Exercise requirements:
Look through the data that follows and say how many of its lines contain "pencil", giving the number only.

Data excerpts:
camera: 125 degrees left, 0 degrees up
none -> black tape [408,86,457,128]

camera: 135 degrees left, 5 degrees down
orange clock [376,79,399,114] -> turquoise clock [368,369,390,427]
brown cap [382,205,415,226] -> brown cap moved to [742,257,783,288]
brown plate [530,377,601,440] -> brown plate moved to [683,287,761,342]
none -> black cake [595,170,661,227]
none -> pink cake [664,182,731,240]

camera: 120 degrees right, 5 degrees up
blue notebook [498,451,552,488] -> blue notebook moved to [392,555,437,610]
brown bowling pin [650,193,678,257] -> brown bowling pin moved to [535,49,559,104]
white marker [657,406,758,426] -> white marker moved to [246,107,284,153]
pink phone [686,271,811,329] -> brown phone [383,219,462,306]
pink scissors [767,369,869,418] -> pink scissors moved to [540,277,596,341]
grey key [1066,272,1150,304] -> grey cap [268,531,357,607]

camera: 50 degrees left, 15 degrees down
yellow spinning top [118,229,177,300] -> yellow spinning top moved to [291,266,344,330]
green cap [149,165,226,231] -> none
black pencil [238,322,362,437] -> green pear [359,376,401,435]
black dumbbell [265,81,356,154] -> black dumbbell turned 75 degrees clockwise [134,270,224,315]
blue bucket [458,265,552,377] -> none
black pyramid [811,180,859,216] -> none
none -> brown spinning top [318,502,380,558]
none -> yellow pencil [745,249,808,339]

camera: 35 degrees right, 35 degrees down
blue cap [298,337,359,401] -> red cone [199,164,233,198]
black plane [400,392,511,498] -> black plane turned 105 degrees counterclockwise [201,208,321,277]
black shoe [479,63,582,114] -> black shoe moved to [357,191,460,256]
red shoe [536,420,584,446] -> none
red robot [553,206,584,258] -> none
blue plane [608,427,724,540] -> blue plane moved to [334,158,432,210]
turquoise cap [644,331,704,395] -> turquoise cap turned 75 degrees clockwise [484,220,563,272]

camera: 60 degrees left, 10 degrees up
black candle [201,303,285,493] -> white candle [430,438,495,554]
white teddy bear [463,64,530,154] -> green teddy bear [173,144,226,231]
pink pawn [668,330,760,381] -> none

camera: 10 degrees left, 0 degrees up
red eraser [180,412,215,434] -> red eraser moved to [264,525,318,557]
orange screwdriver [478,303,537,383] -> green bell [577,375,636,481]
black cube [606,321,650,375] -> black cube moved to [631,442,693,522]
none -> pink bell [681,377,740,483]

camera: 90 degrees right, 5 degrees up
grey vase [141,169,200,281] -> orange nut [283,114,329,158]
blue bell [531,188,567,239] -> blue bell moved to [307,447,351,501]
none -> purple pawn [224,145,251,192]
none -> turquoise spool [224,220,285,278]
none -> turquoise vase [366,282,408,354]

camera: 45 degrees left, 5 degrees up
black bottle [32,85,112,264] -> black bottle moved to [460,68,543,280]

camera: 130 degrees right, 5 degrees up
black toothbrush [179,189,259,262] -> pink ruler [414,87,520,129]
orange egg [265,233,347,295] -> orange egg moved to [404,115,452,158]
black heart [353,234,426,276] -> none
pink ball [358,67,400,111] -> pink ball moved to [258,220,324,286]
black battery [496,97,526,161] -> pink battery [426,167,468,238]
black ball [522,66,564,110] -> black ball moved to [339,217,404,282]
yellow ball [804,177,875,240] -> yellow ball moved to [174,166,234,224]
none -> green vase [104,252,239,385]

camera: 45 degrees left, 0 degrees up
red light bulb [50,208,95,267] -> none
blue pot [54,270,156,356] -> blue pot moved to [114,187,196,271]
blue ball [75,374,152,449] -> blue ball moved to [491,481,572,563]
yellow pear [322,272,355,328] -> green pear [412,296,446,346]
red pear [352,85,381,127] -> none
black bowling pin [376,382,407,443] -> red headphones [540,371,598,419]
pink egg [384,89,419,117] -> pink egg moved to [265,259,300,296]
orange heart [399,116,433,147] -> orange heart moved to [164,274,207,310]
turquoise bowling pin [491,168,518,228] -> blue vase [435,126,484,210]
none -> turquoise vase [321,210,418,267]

Result for this exercise:
2